* **TASK DETAILS**
Starting at the first line of the records and stopping at the line that contains "(408, 519) = (483, 407): brown", transcribe every line exactly and leave out the pictures.

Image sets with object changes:
════════════════════

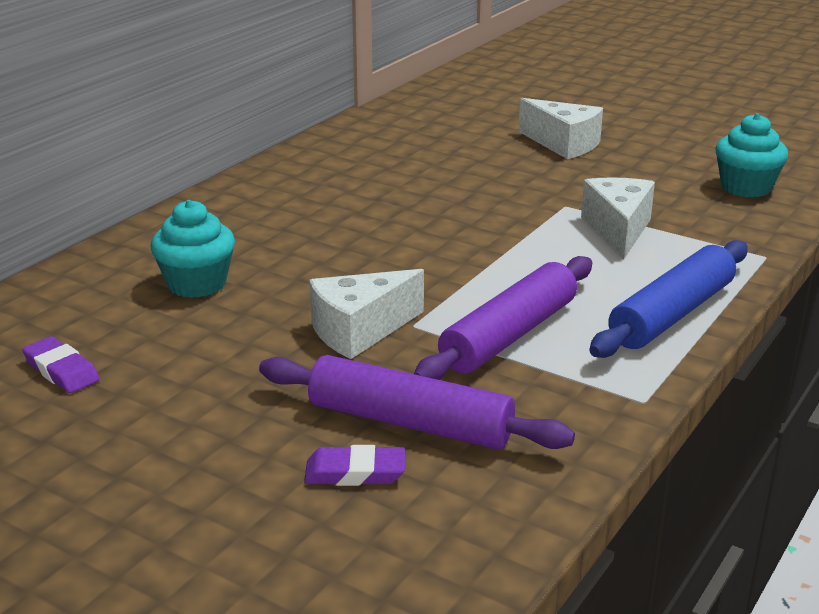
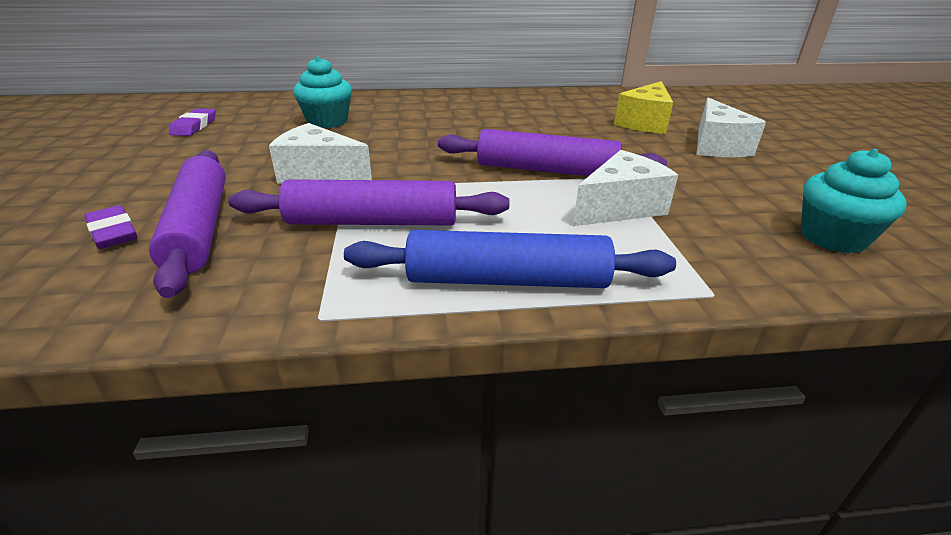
camera: 50 degrees right, 5 degrees up
(470, 143) = (644, 123): none -> yellow cheese
(510, 227) = (546, 170): none -> purple rolling pin

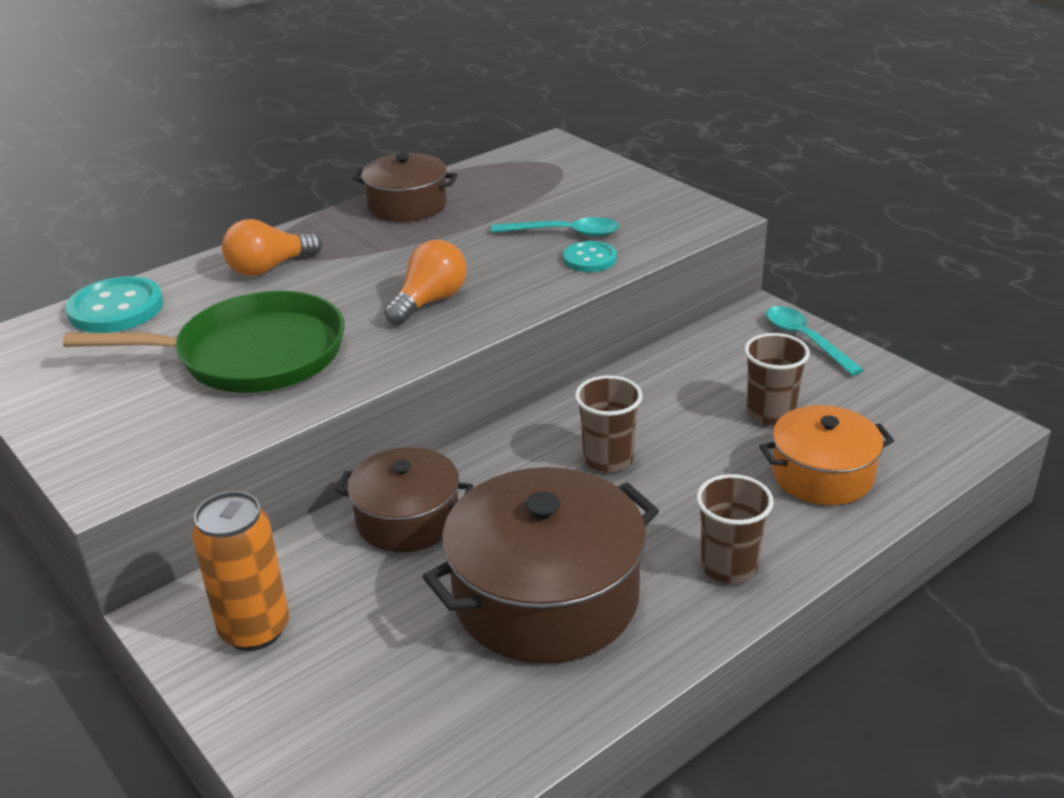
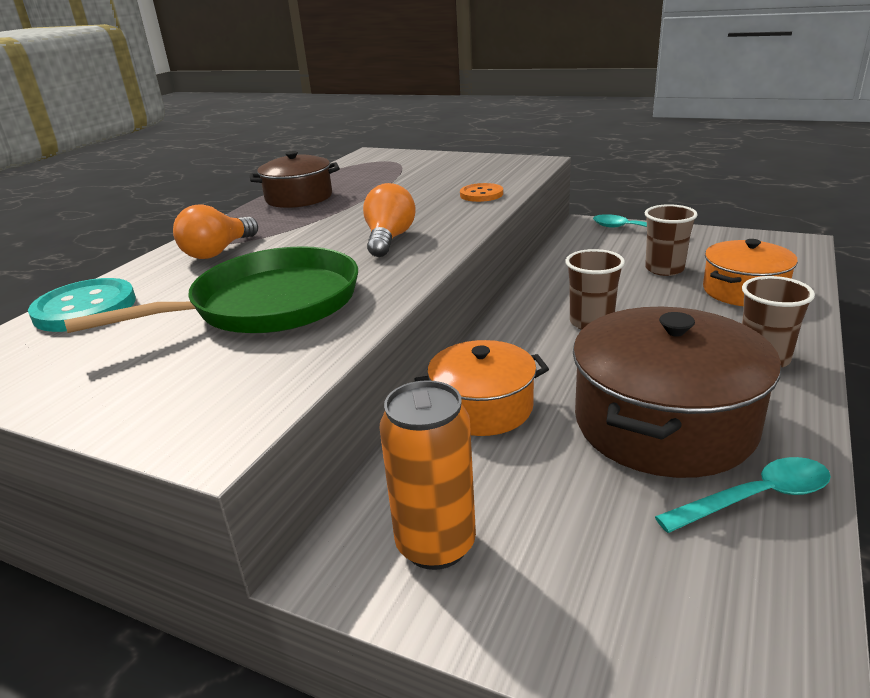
camera: 25 degrees left, 5 degrees down
(408, 519) = (483, 407): brown pot -> orange pot
(564, 233) = (443, 187): turquoise spoon -> turquoise spoon (755, 498)
(589, 259) = (481, 194): turquoise button -> orange button

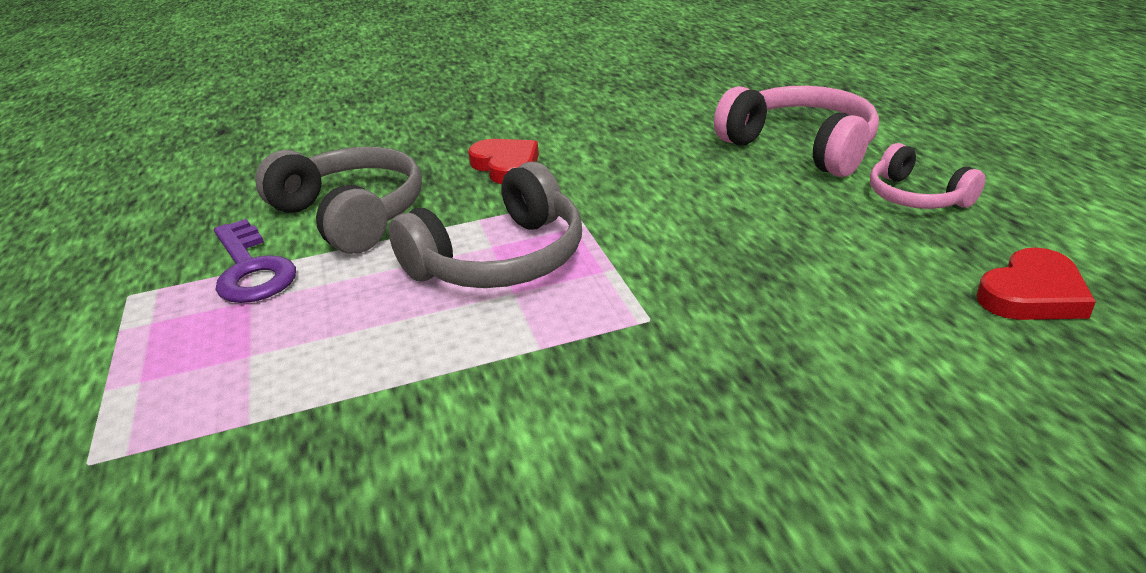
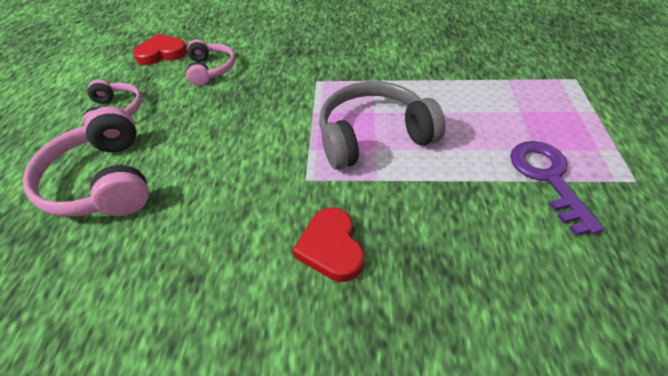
camera: 160 degrees left, 15 degrees up
(351, 215) = (479, 220): grey headphones -> none
(877, 289) = (211, 69): none -> pink headphones

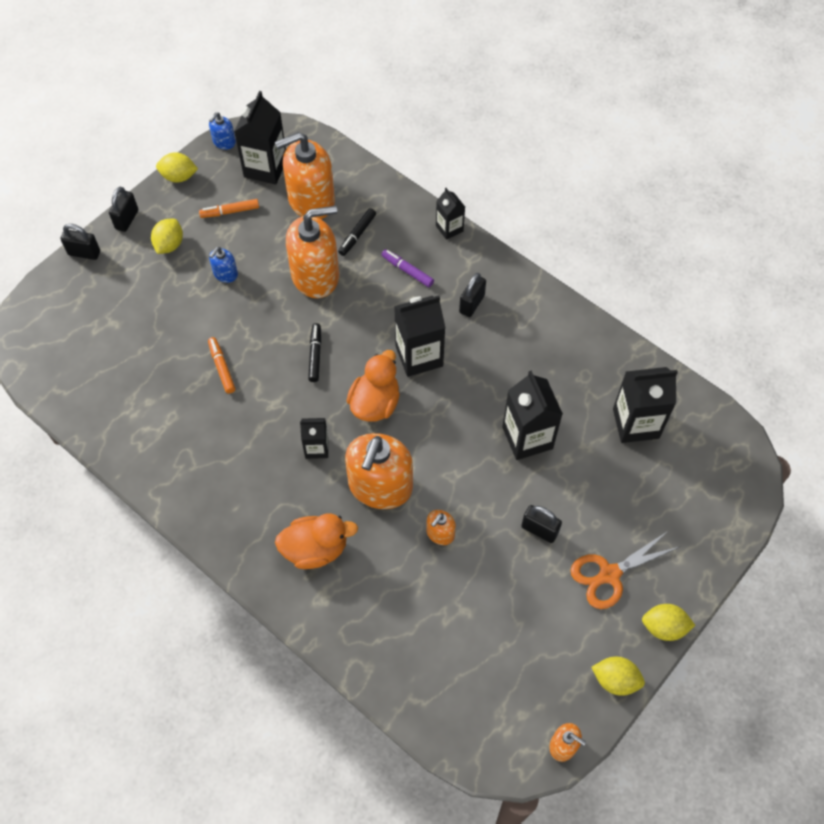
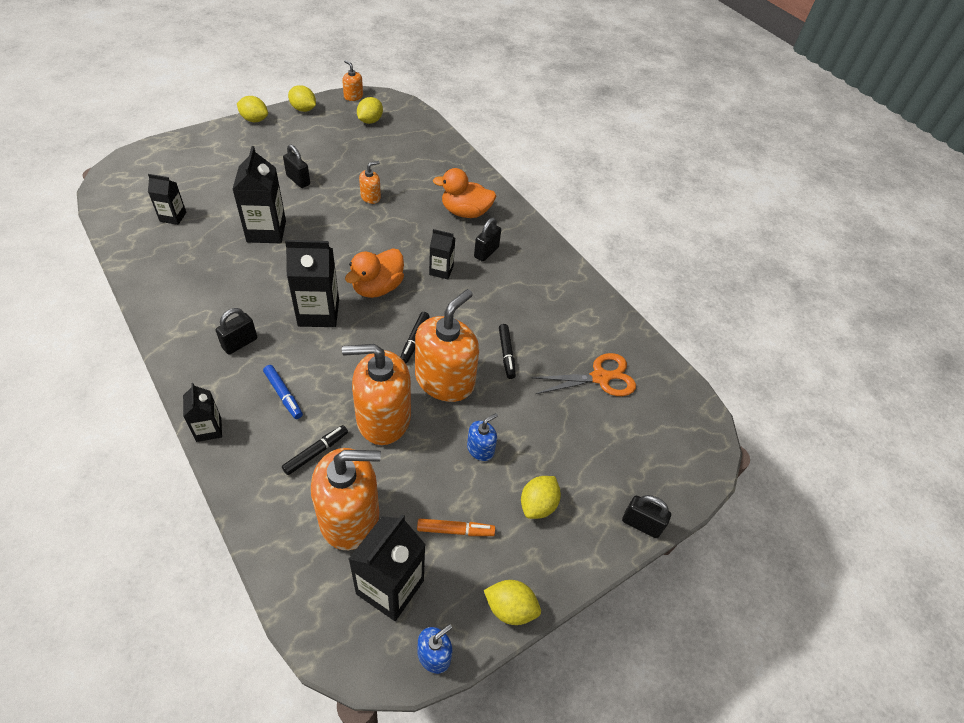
camera: 170 degrees left, 10 degrees down
(127, 219) = (586, 558): black padlock -> black padlock (486, 252)
(222, 368) = (506, 354): orange marker -> black marker
(380, 486) = (401, 233): orange soap dispenser -> orange soap dispenser (445, 380)
(407, 271) = (283, 395): purple marker -> blue marker
(510, 691) = (370, 121): none -> yellow lemon
(609, 574) = (268, 148): orange scissors -> orange scissors (600, 377)
(635, 423) = (173, 217): black carton -> black carton, size x0.57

════════════════════

* **OUTPUT FOR THIS EXERCISE**
camera: 50 degrees right, 5 degrees up
(470, 143) = (644, 123): none -> yellow cheese
(510, 227) = (546, 170): none -> purple rolling pin

camera: 25 degrees left, 5 degrees down
(408, 519) = (483, 407): brown pot -> orange pot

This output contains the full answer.